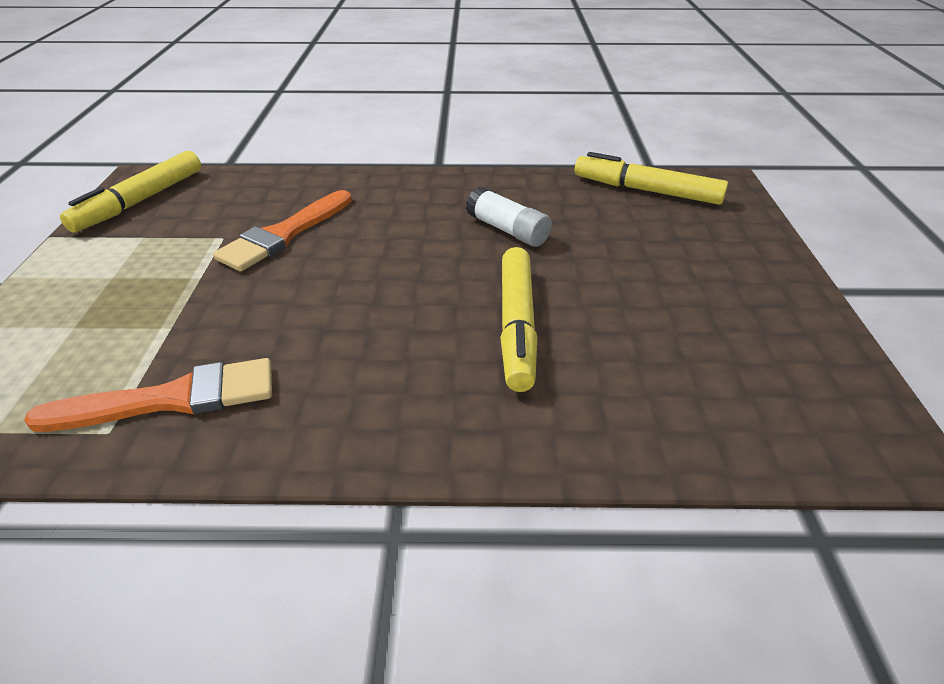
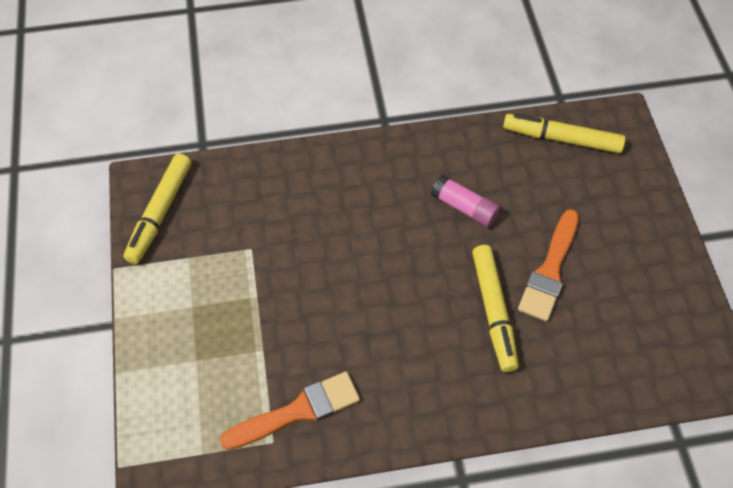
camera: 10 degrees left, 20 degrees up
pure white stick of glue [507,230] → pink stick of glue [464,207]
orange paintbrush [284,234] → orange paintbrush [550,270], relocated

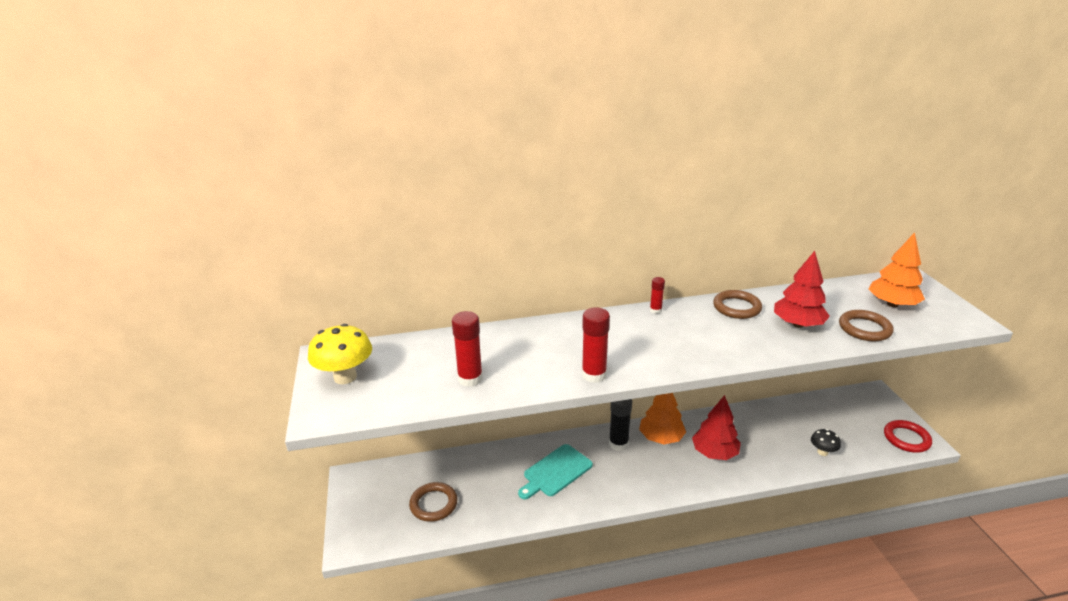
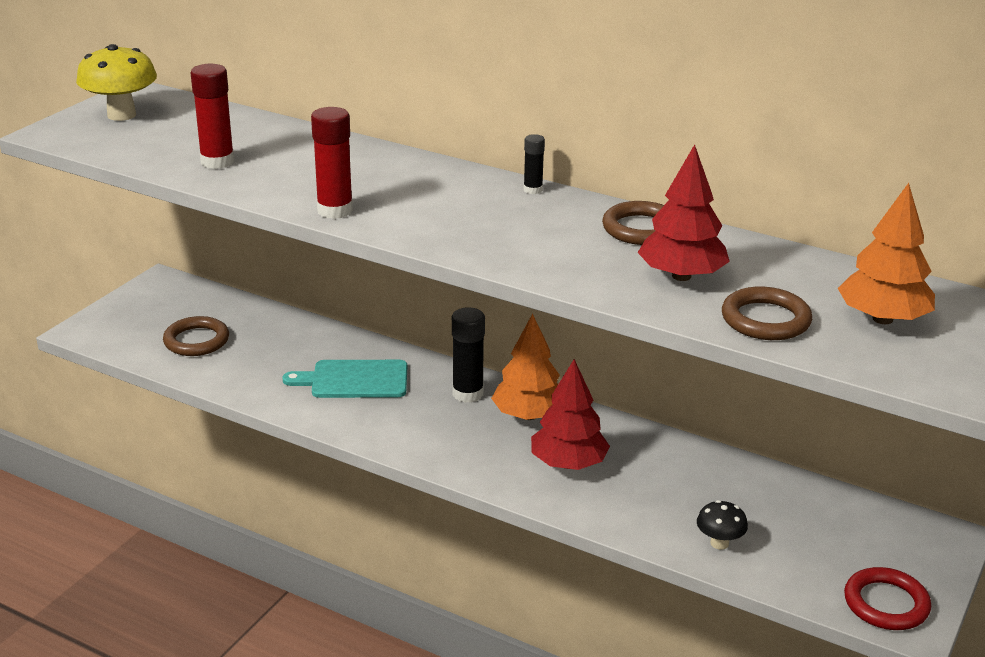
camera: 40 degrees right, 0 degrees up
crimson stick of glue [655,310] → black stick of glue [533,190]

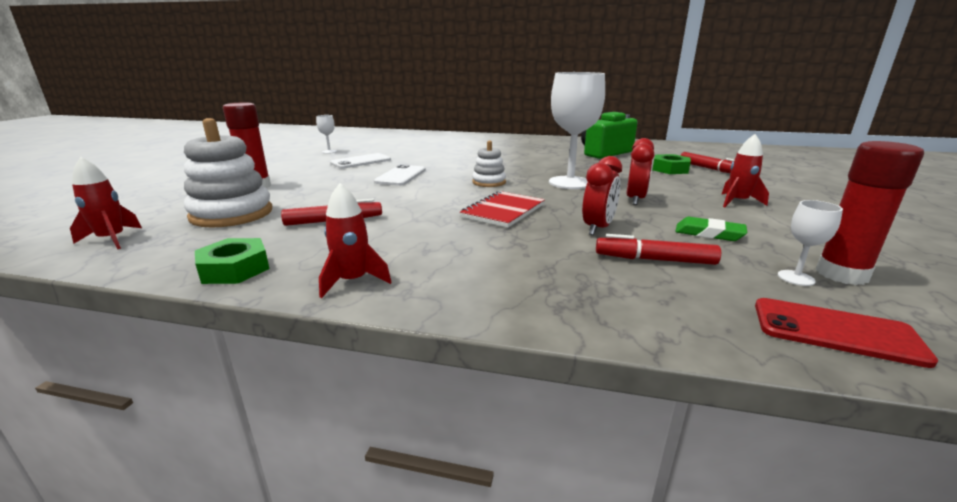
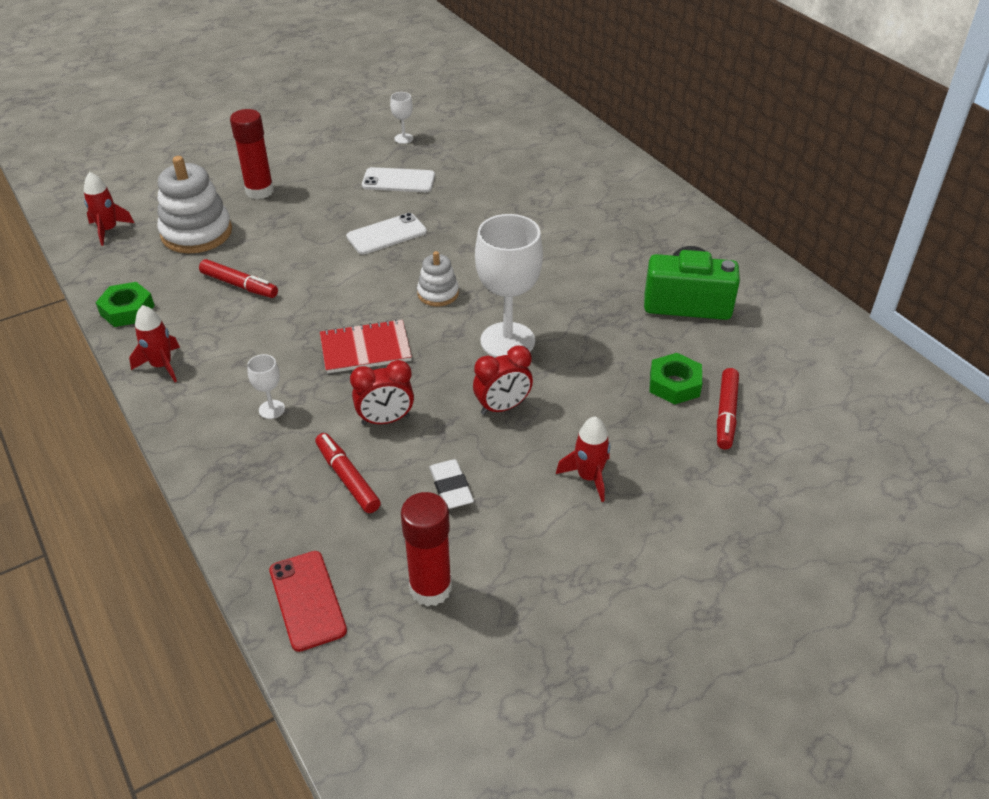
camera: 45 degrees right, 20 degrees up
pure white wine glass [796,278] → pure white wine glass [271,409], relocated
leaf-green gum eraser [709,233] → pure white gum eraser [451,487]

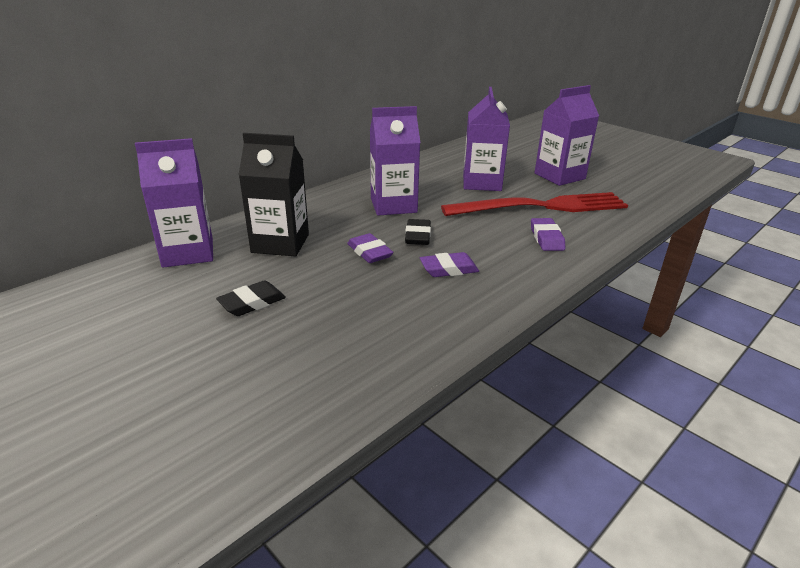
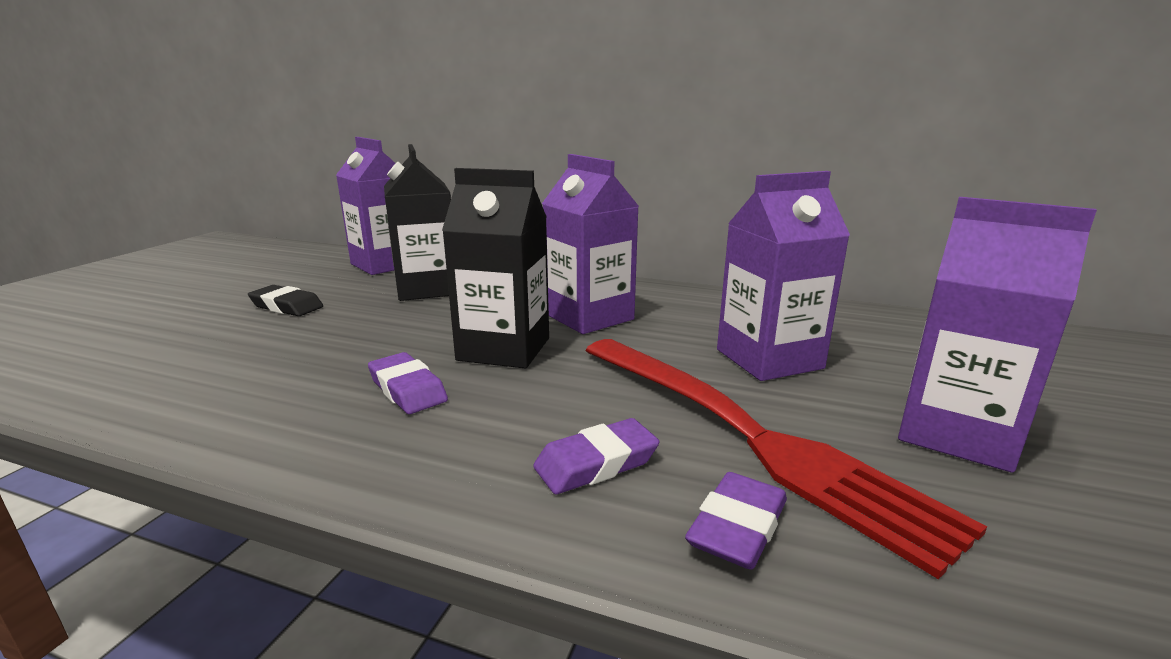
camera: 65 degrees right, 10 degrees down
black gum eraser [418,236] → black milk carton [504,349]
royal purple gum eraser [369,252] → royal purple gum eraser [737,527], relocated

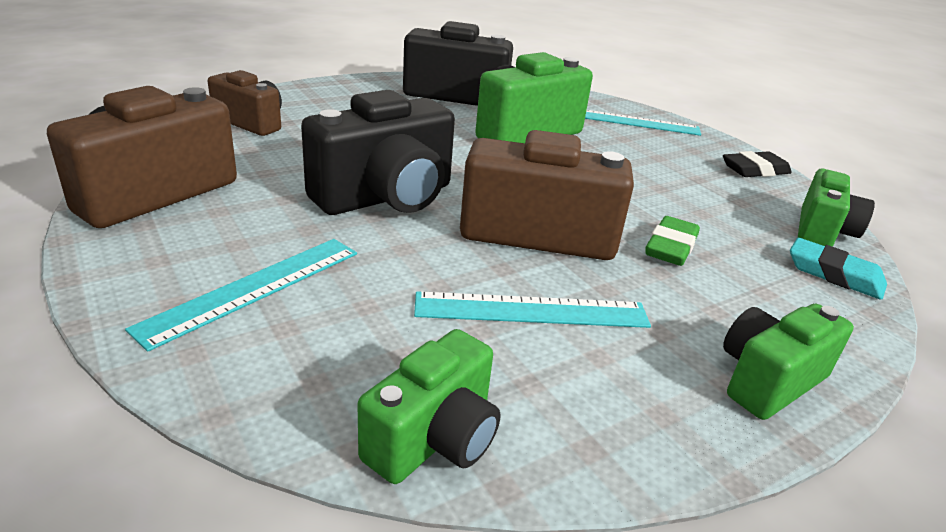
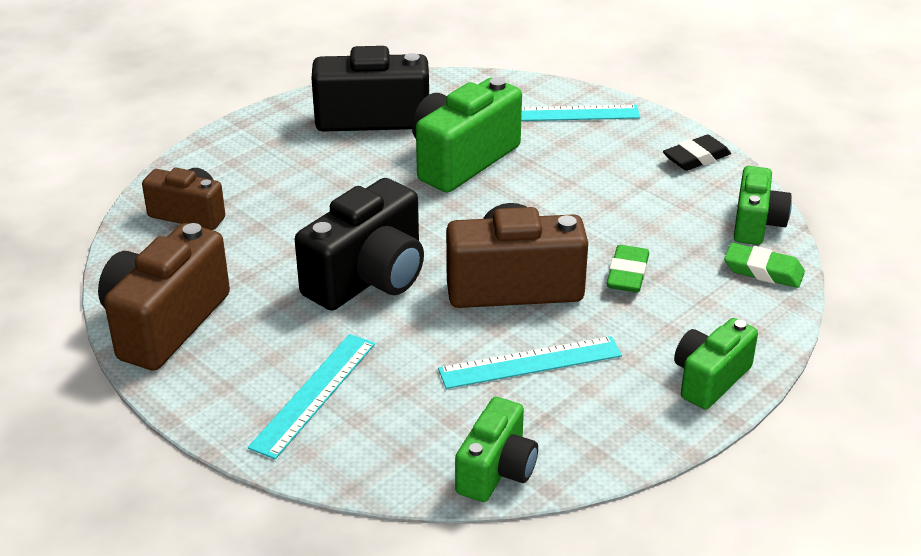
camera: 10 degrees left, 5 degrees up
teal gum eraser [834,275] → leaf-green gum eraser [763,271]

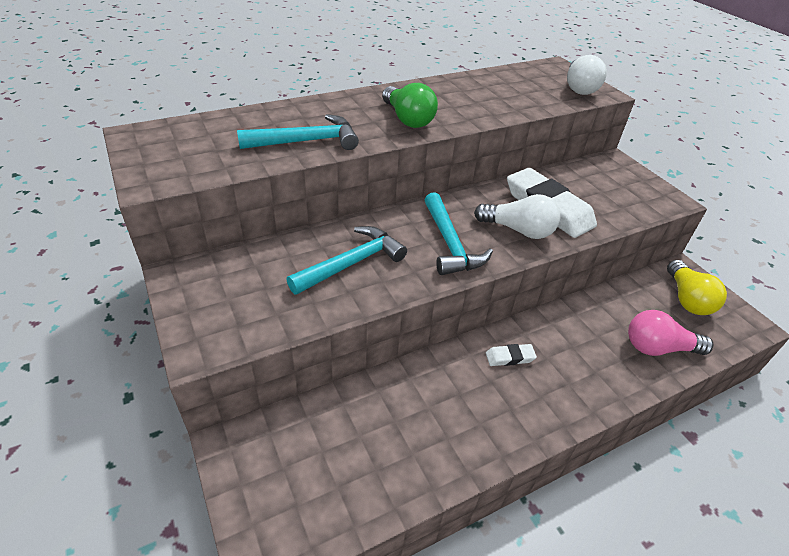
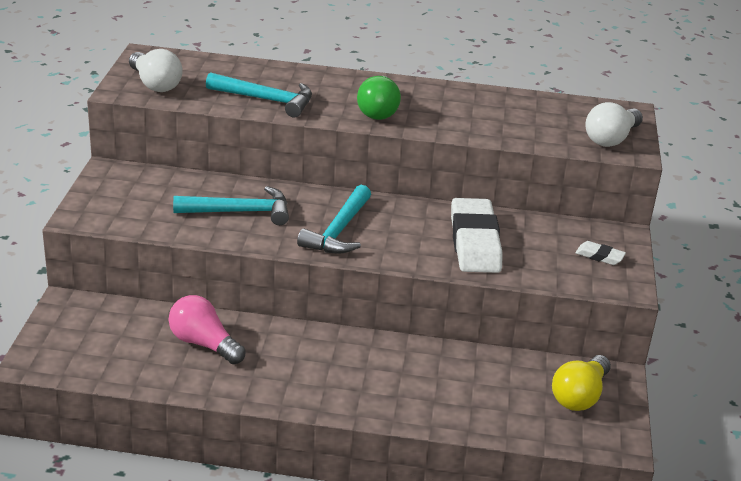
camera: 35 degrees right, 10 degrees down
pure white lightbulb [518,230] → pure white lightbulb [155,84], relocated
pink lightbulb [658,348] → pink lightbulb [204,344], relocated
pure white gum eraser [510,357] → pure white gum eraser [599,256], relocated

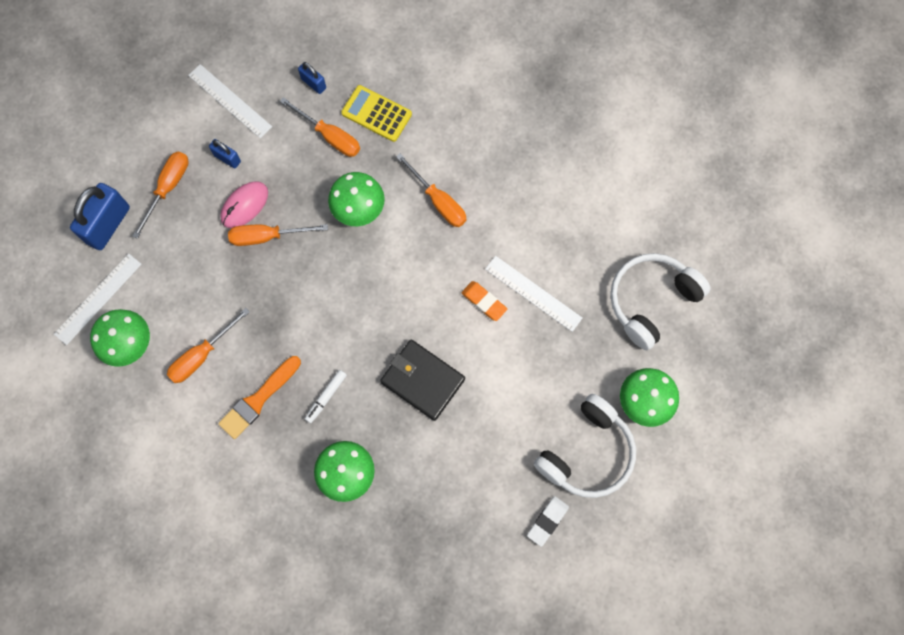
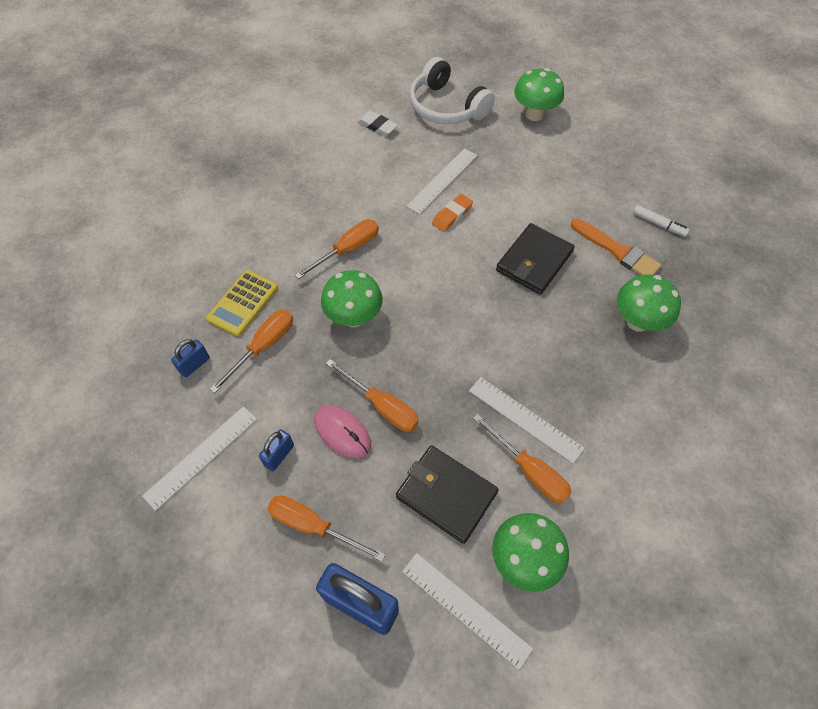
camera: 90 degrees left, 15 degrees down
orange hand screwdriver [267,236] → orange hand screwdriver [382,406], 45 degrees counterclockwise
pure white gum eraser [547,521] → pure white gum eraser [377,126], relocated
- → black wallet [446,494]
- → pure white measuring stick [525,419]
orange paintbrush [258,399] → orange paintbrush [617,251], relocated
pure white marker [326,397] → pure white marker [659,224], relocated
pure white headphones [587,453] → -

---+---

Exercise goal => Every line of the listing must be reproduced exactly, though the pictures are to be left out.

The completed task =>
camera: 10 degrees left, 20 degrees up
pure white stick of glue [507,230] → pink stick of glue [464,207]
orange paintbrush [284,234] → orange paintbrush [550,270], relocated

camera: 40 degrees right, 0 degrees up
crimson stick of glue [655,310] → black stick of glue [533,190]

camera: 45 degrees right, 20 degrees up
pure white wine glass [796,278] → pure white wine glass [271,409], relocated
leaf-green gum eraser [709,233] → pure white gum eraser [451,487]

camera: 65 degrees right, 10 degrees down
black gum eraser [418,236] → black milk carton [504,349]
royal purple gum eraser [369,252] → royal purple gum eraser [737,527], relocated

camera: 10 degrees left, 5 degrees up
teal gum eraser [834,275] → leaf-green gum eraser [763,271]

camera: 35 degrees right, 10 degrees down
pure white lightbulb [518,230] → pure white lightbulb [155,84], relocated
pink lightbulb [658,348] → pink lightbulb [204,344], relocated
pure white gum eraser [510,357] → pure white gum eraser [599,256], relocated

camera: 90 degrees left, 15 degrees down
orange hand screwdriver [267,236] → orange hand screwdriver [382,406], 45 degrees counterclockwise
pure white gum eraser [547,521] → pure white gum eraser [377,126], relocated
- → black wallet [446,494]
- → pure white measuring stick [525,419]
orange paintbrush [258,399] → orange paintbrush [617,251], relocated
pure white marker [326,397] → pure white marker [659,224], relocated
pure white headphones [587,453] → -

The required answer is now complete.